### What to do
Could you reproduce every record below exactly as it stands?

=== Begin Enclosure ===

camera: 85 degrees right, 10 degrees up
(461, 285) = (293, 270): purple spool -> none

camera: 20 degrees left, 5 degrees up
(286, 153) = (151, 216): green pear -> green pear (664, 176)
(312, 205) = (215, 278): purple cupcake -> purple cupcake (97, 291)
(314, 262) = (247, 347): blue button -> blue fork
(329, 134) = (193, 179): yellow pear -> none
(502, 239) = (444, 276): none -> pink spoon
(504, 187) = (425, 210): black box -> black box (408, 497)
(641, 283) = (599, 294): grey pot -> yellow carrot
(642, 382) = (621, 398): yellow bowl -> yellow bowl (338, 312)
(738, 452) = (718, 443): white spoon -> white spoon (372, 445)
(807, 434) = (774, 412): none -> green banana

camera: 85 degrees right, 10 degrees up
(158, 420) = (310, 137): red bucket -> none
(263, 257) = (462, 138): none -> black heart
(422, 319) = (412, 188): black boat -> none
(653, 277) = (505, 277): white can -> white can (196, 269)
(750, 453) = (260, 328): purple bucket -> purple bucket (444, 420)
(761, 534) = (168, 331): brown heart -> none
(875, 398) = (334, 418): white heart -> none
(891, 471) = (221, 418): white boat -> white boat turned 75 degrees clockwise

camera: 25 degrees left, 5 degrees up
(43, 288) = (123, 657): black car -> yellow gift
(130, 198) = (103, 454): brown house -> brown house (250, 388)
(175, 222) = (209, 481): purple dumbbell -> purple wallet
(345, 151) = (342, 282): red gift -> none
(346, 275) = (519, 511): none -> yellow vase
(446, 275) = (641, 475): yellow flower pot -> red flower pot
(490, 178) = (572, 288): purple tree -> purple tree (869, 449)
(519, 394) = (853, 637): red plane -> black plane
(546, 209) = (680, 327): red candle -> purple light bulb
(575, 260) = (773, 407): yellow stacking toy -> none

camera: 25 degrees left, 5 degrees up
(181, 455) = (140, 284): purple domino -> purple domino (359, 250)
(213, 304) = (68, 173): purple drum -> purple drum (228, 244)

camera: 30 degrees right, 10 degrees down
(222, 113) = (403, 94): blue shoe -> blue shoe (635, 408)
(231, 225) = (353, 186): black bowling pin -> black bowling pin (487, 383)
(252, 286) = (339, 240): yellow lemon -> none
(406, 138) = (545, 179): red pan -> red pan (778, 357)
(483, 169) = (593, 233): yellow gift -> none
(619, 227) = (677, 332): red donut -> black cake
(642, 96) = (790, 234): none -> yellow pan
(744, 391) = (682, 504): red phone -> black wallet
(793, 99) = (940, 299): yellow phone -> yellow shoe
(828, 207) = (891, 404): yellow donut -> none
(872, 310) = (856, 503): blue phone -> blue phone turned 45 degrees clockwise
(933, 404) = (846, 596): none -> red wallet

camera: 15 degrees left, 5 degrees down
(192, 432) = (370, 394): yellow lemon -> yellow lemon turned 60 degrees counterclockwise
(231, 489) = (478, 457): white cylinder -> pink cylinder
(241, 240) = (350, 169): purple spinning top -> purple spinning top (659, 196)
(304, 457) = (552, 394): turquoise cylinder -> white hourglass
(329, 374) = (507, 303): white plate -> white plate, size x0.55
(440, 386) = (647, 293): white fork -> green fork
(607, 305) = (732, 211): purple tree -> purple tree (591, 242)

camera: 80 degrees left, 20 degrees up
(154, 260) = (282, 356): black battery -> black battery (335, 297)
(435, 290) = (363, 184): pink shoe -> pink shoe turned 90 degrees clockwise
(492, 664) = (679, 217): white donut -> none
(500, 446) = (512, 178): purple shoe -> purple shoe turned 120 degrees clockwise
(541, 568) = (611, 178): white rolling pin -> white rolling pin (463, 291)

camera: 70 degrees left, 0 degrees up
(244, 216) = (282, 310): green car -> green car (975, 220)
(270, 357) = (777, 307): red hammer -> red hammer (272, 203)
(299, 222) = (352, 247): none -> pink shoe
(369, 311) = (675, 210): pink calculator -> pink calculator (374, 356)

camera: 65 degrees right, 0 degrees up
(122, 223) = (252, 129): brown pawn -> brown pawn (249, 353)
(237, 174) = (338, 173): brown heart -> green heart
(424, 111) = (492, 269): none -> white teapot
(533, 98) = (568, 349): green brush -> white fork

=== End Enclosure ===

### Problem solution
camera: 85 degrees right, 10 degrees up
(461, 285) = (293, 270): purple spool -> none

camera: 20 degrees left, 5 degrees up
(286, 153) = (151, 216): green pear -> green pear (664, 176)
(312, 205) = (215, 278): purple cupcake -> purple cupcake (97, 291)
(314, 262) = (247, 347): blue button -> blue fork
(329, 134) = (193, 179): yellow pear -> none
(502, 239) = (444, 276): none -> pink spoon
(504, 187) = (425, 210): black box -> black box (408, 497)
(641, 283) = (599, 294): grey pot -> yellow carrot
(642, 382) = (621, 398): yellow bowl -> yellow bowl (338, 312)
(738, 452) = (718, 443): white spoon -> white spoon (372, 445)
(807, 434) = (774, 412): none -> green banana

camera: 85 degrees right, 10 degrees up
(158, 420) = (310, 137): red bucket -> none
(263, 257) = (462, 138): none -> black heart
(422, 319) = (412, 188): black boat -> none
(653, 277) = (505, 277): white can -> white can (196, 269)
(750, 453) = (260, 328): purple bucket -> purple bucket (444, 420)
(761, 534) = (168, 331): brown heart -> none
(875, 398) = (334, 418): white heart -> none
(891, 471) = (221, 418): white boat -> white boat turned 75 degrees clockwise

camera: 25 degrees left, 5 degrees up
(43, 288) = (123, 657): black car -> yellow gift
(130, 198) = (103, 454): brown house -> brown house (250, 388)
(175, 222) = (209, 481): purple dumbbell -> purple wallet
(345, 151) = (342, 282): red gift -> none
(346, 275) = (519, 511): none -> yellow vase
(446, 275) = (641, 475): yellow flower pot -> red flower pot
(490, 178) = (572, 288): purple tree -> purple tree (869, 449)
(519, 394) = (853, 637): red plane -> black plane
(546, 209) = (680, 327): red candle -> purple light bulb
(575, 260) = (773, 407): yellow stacking toy -> none

camera: 25 degrees left, 5 degrees up
(181, 455) = (140, 284): purple domino -> purple domino (359, 250)
(213, 304) = (68, 173): purple drum -> purple drum (228, 244)

camera: 30 degrees right, 10 degrees down
(222, 113) = (403, 94): blue shoe -> blue shoe (635, 408)
(231, 225) = (353, 186): black bowling pin -> black bowling pin (487, 383)
(252, 286) = (339, 240): yellow lemon -> none
(406, 138) = (545, 179): red pan -> red pan (778, 357)
(483, 169) = (593, 233): yellow gift -> none
(619, 227) = (677, 332): red donut -> black cake
(642, 96) = (790, 234): none -> yellow pan
(744, 391) = (682, 504): red phone -> black wallet
(793, 99) = (940, 299): yellow phone -> yellow shoe
(828, 207) = (891, 404): yellow donut -> none
(872, 310) = (856, 503): blue phone -> blue phone turned 45 degrees clockwise
(933, 404) = (846, 596): none -> red wallet

camera: 15 degrees left, 5 degrees down
(192, 432) = (370, 394): yellow lemon -> yellow lemon turned 60 degrees counterclockwise
(231, 489) = (478, 457): white cylinder -> pink cylinder
(241, 240) = (350, 169): purple spinning top -> purple spinning top (659, 196)
(304, 457) = (552, 394): turquoise cylinder -> white hourglass
(329, 374) = (507, 303): white plate -> white plate, size x0.55
(440, 386) = (647, 293): white fork -> green fork
(607, 305) = (732, 211): purple tree -> purple tree (591, 242)

camera: 80 degrees left, 20 degrees up
(154, 260) = (282, 356): black battery -> black battery (335, 297)
(435, 290) = (363, 184): pink shoe -> pink shoe turned 90 degrees clockwise
(492, 664) = (679, 217): white donut -> none
(500, 446) = (512, 178): purple shoe -> purple shoe turned 120 degrees clockwise
(541, 568) = (611, 178): white rolling pin -> white rolling pin (463, 291)

camera: 70 degrees left, 0 degrees up
(244, 216) = (282, 310): green car -> green car (975, 220)
(270, 357) = (777, 307): red hammer -> red hammer (272, 203)
(299, 222) = (352, 247): none -> pink shoe
(369, 311) = (675, 210): pink calculator -> pink calculator (374, 356)

camera: 65 degrees right, 0 degrees up
(122, 223) = (252, 129): brown pawn -> brown pawn (249, 353)
(237, 174) = (338, 173): brown heart -> green heart
(424, 111) = (492, 269): none -> white teapot
(533, 98) = (568, 349): green brush -> white fork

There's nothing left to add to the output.